Version comparison data:
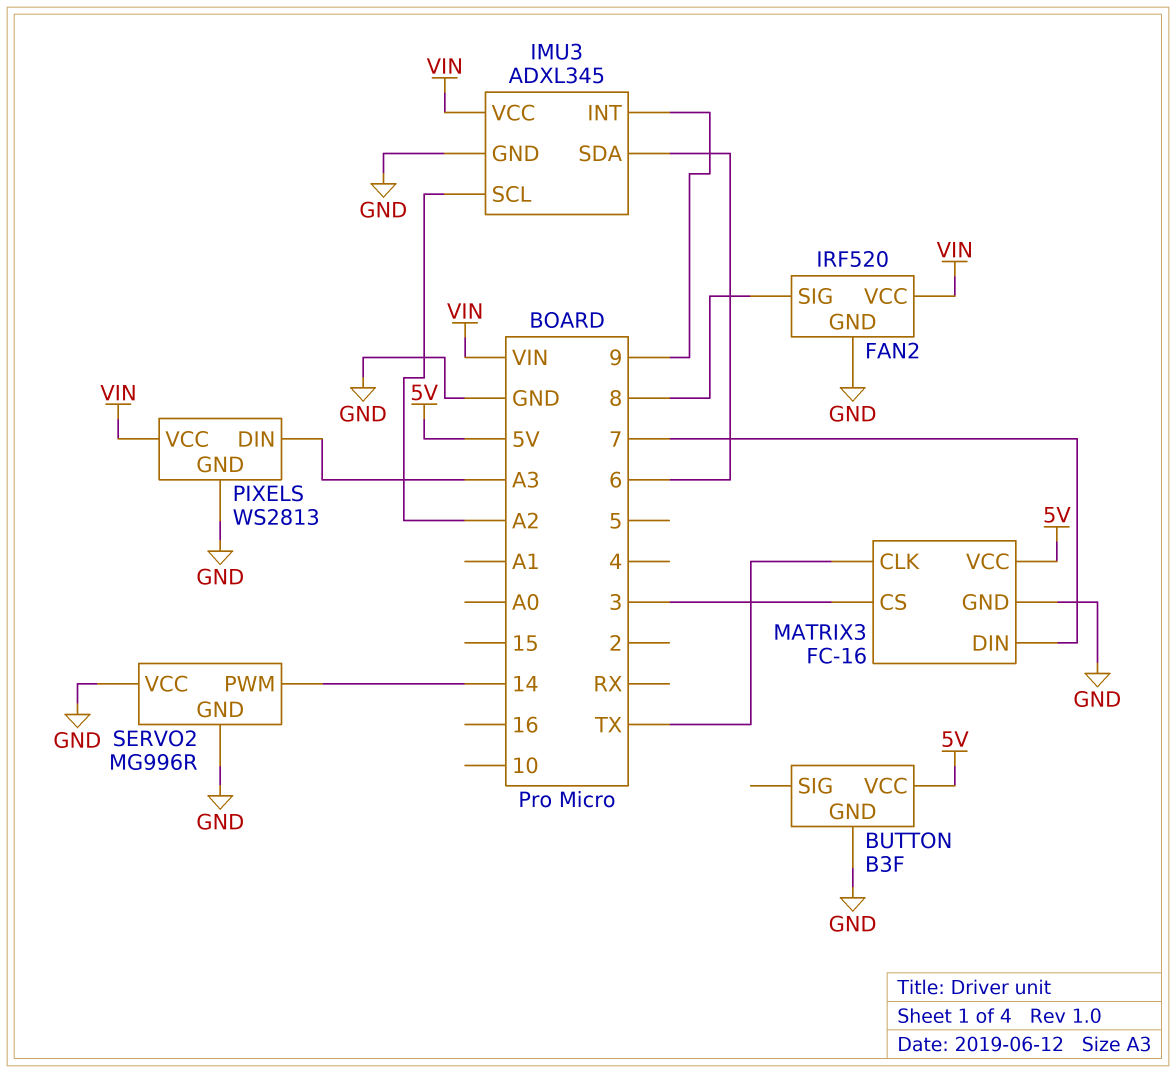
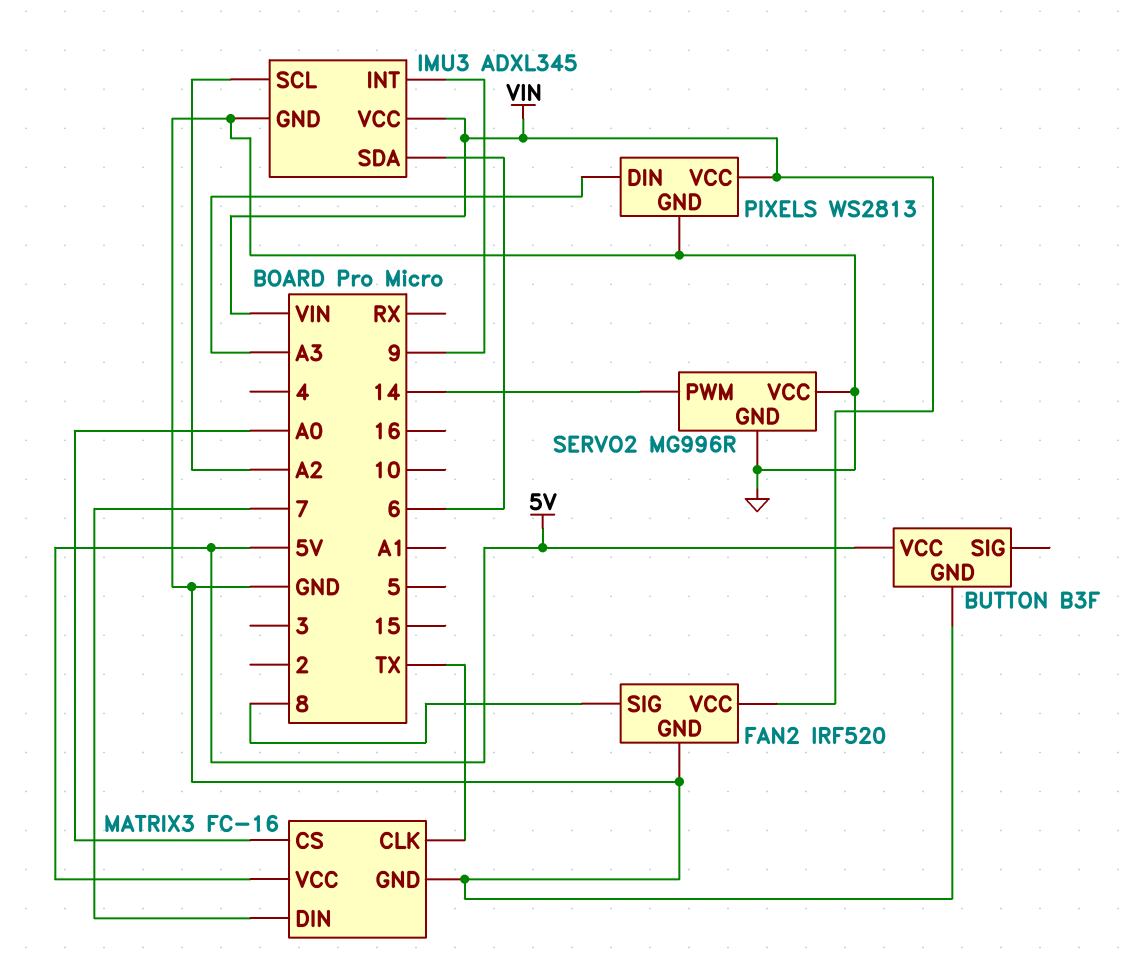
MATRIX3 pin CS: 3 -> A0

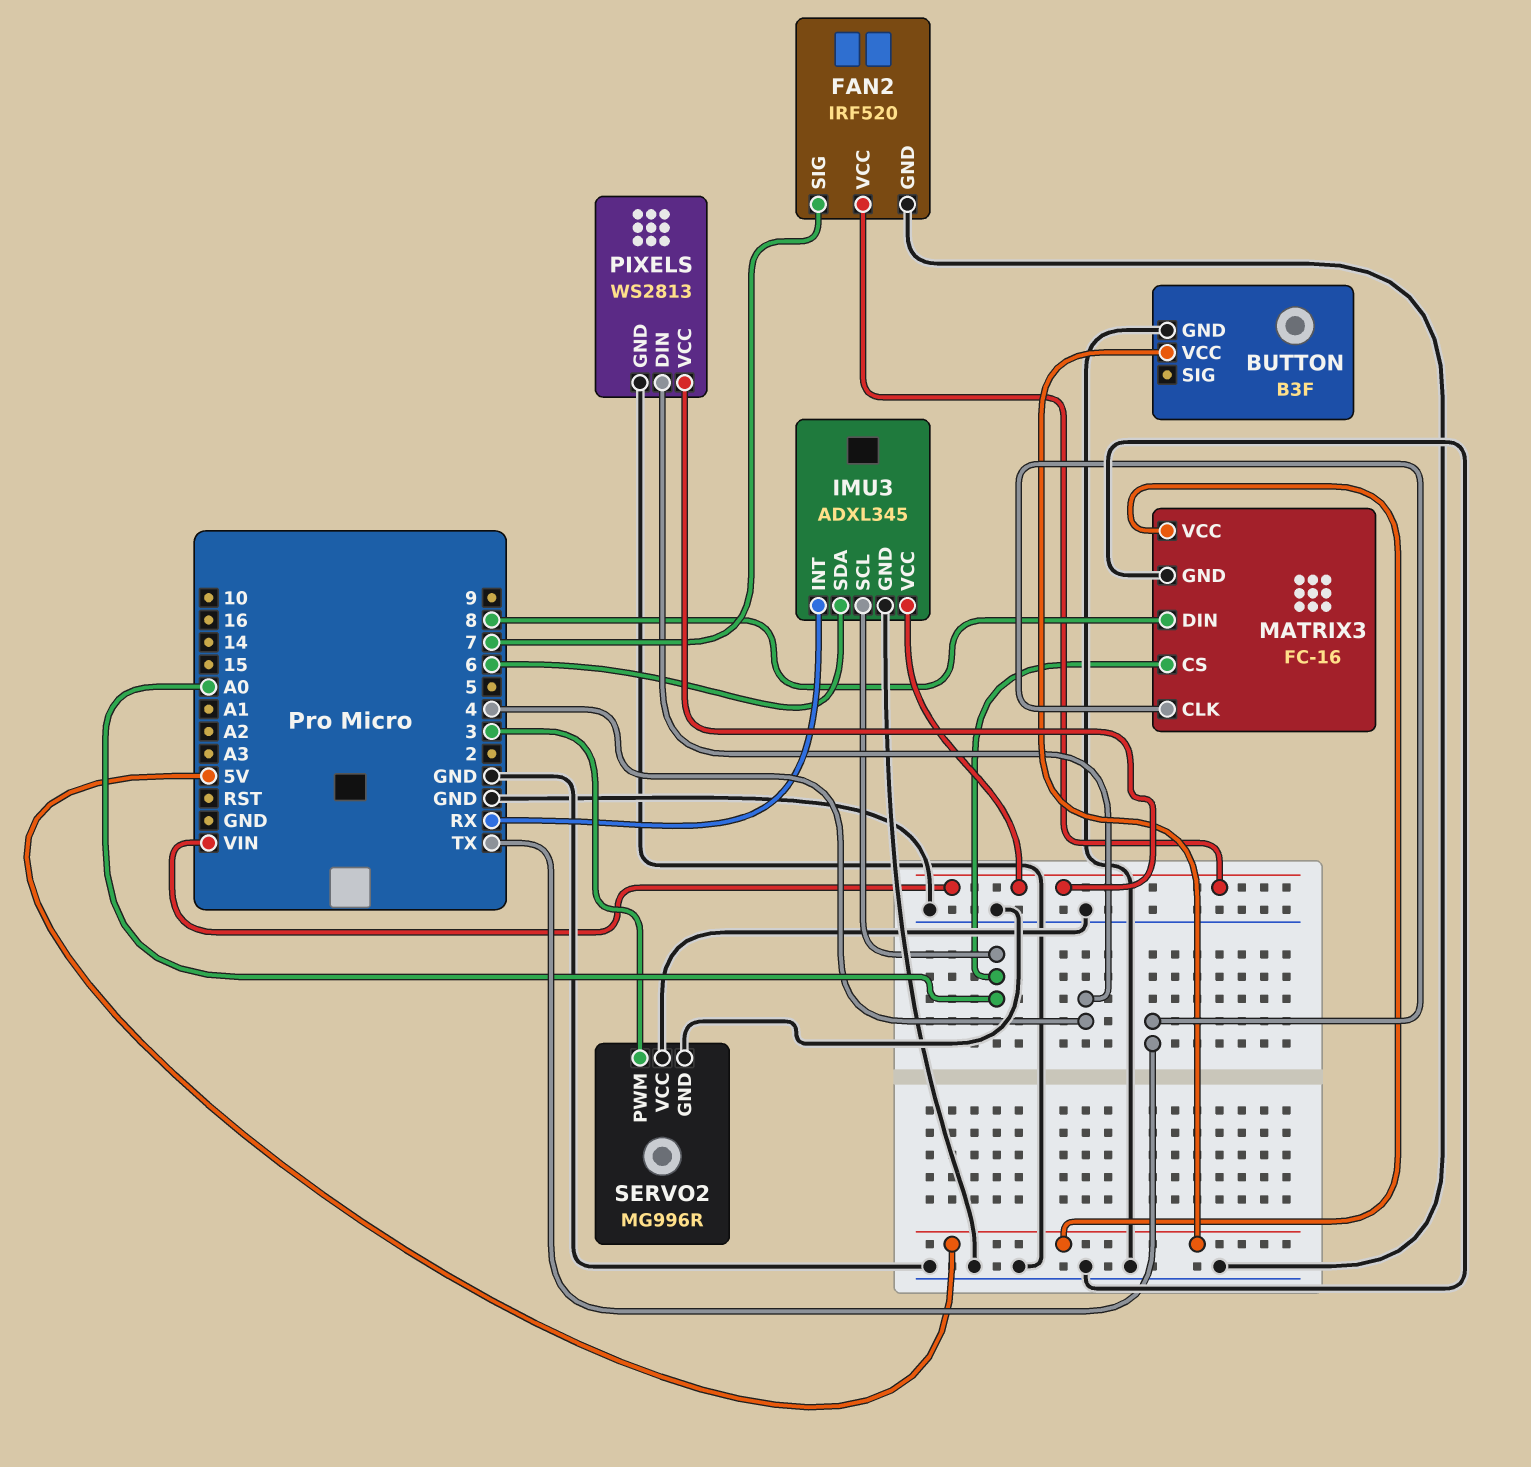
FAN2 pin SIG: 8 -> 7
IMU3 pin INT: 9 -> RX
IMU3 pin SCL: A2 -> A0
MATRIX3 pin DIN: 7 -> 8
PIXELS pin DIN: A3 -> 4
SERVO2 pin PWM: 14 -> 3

* * *

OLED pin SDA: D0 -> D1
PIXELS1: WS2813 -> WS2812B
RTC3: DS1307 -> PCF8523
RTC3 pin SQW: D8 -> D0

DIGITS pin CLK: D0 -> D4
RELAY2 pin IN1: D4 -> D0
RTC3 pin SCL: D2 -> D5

...

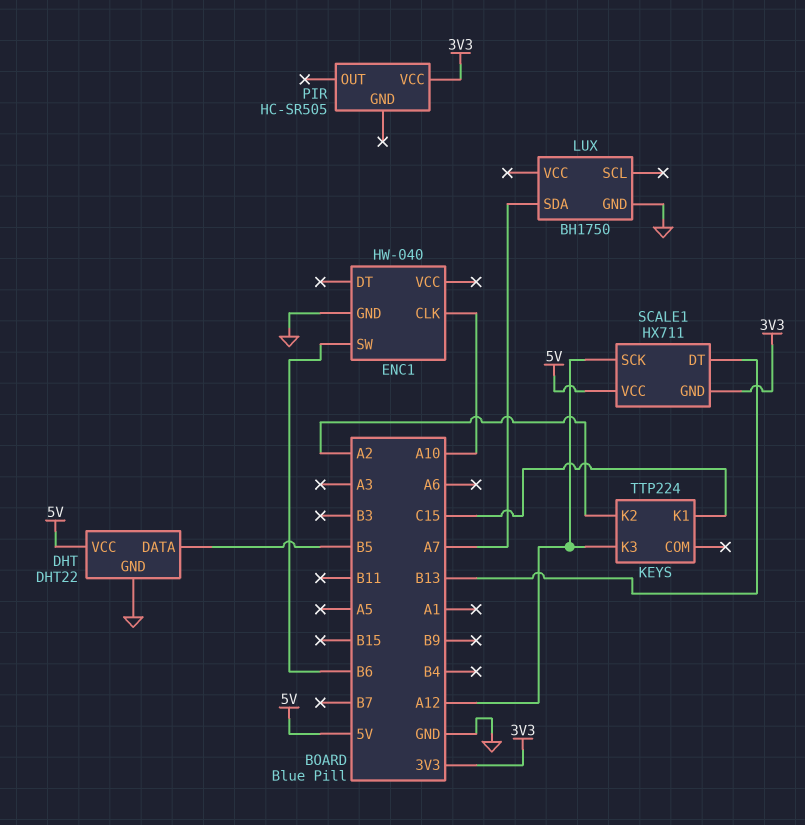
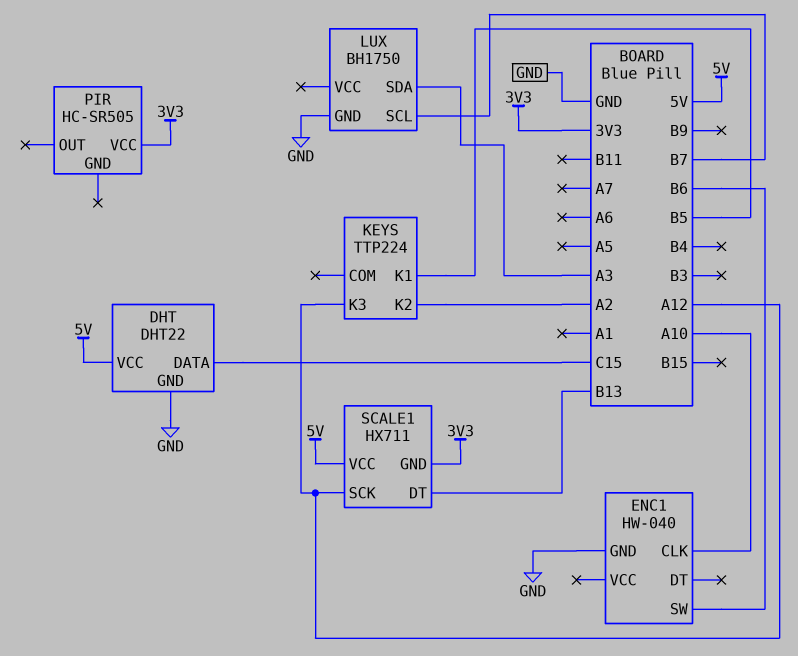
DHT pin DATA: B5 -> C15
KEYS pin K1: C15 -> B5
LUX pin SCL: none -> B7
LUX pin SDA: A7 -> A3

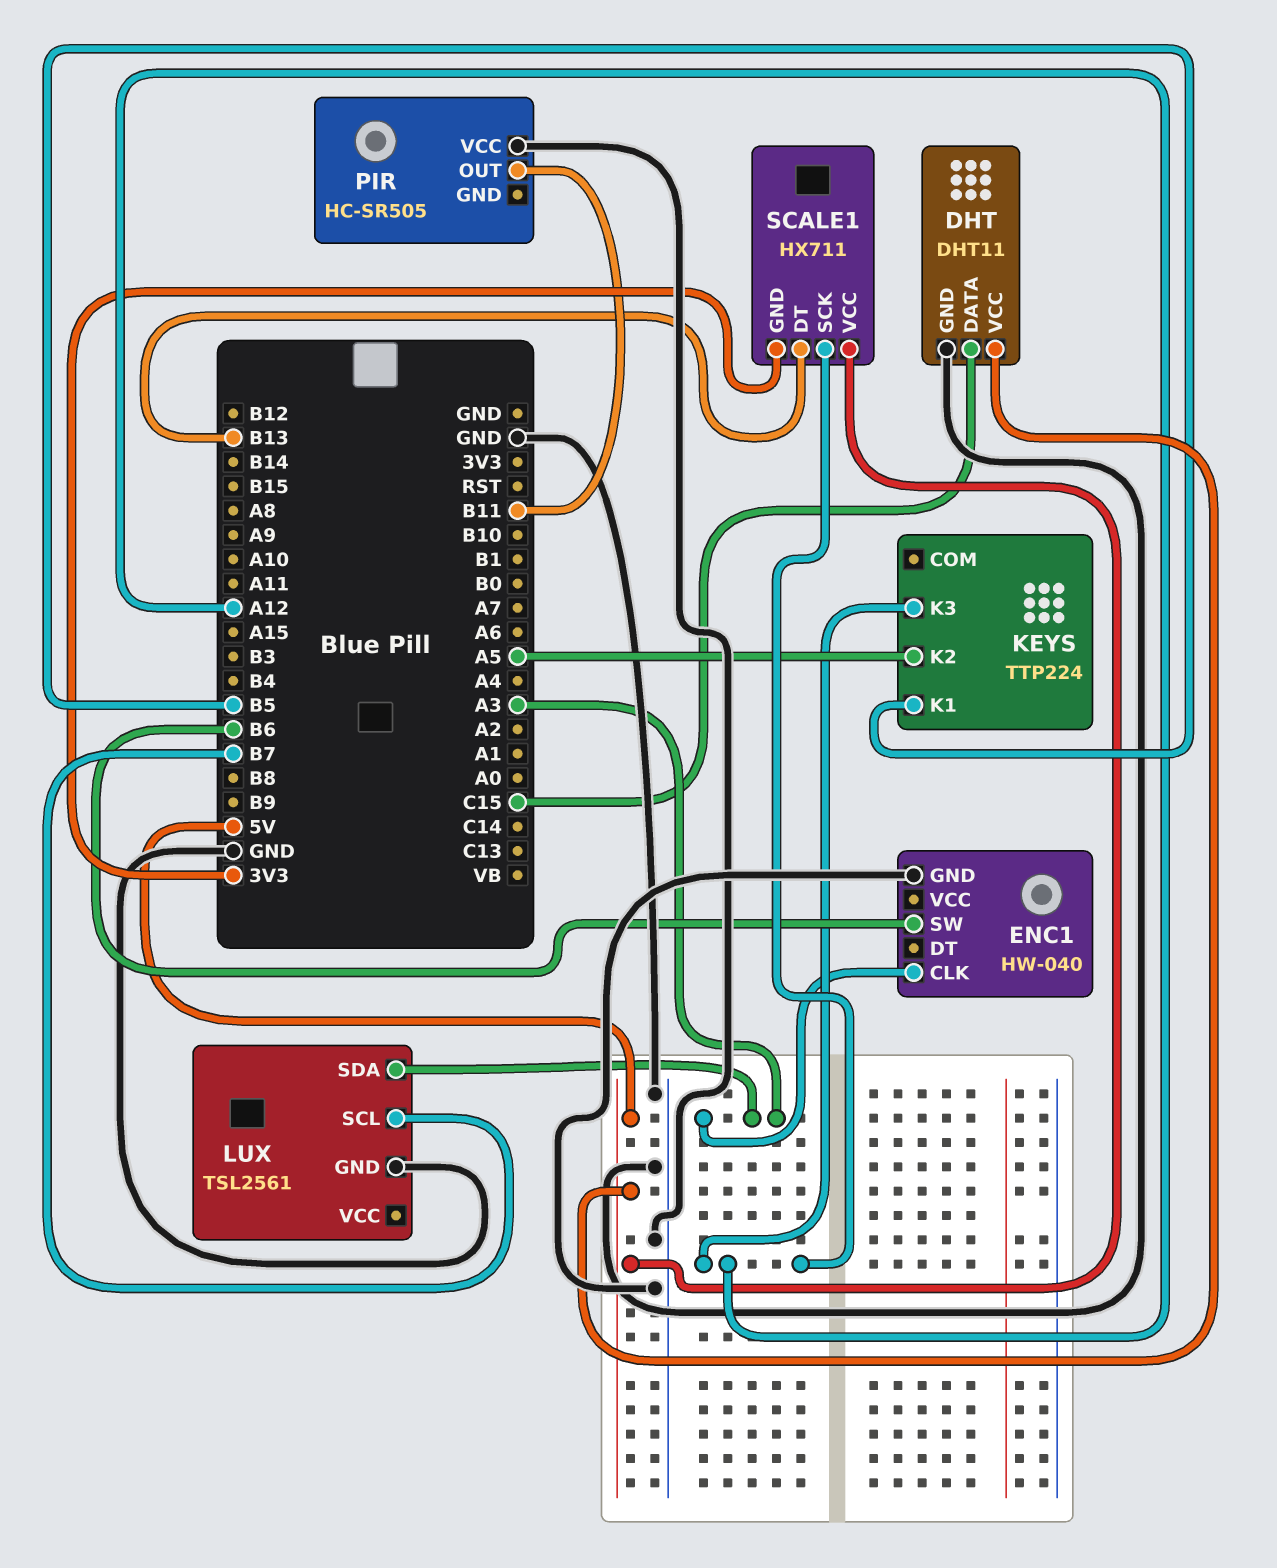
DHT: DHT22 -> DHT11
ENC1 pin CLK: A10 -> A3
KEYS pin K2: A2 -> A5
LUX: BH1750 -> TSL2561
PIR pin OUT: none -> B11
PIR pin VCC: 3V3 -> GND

__Your objective__: If a line of the data above contains "none", copy it out.

__Response to the exercise__:
LUX pin SCL: none -> B7
PIR pin OUT: none -> B11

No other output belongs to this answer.